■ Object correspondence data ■
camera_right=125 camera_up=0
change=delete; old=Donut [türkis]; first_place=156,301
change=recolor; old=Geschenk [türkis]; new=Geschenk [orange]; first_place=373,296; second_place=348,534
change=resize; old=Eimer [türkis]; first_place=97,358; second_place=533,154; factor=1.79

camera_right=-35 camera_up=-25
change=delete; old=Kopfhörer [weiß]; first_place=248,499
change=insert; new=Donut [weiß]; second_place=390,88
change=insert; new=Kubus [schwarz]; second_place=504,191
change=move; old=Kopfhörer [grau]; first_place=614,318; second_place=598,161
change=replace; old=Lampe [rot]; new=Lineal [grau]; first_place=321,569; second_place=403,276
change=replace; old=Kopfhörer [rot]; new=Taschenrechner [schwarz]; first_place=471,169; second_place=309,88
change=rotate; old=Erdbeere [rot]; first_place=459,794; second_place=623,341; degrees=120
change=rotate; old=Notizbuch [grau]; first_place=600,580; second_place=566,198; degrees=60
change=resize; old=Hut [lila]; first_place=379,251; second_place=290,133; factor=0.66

■ EXERCISE GOAL ■
Please return only the lines from the one that contains "change=resize; old=Eimer [türkis];" through the final line of the entries, each exactly as written.

■ SOLUTION TO THE EXERCISE ■
change=resize; old=Eimer [türkis]; first_place=97,358; second_place=533,154; factor=1.79

camera_right=-35 camera_up=-25
change=delete; old=Kopfhörer [weiß]; first_place=248,499
change=insert; new=Donut [weiß]; second_place=390,88
change=insert; new=Kubus [schwarz]; second_place=504,191
change=move; old=Kopfhörer [grau]; first_place=614,318; second_place=598,161
change=replace; old=Lampe [rot]; new=Lineal [grau]; first_place=321,569; second_place=403,276
change=replace; old=Kopfhörer [rot]; new=Taschenrechner [schwarz]; first_place=471,169; second_place=309,88
change=rotate; old=Erdbeere [rot]; first_place=459,794; second_place=623,341; degrees=120
change=rotate; old=Notizbuch [grau]; first_place=600,580; second_place=566,198; degrees=60
change=resize; old=Hut [lila]; first_place=379,251; second_place=290,133; factor=0.66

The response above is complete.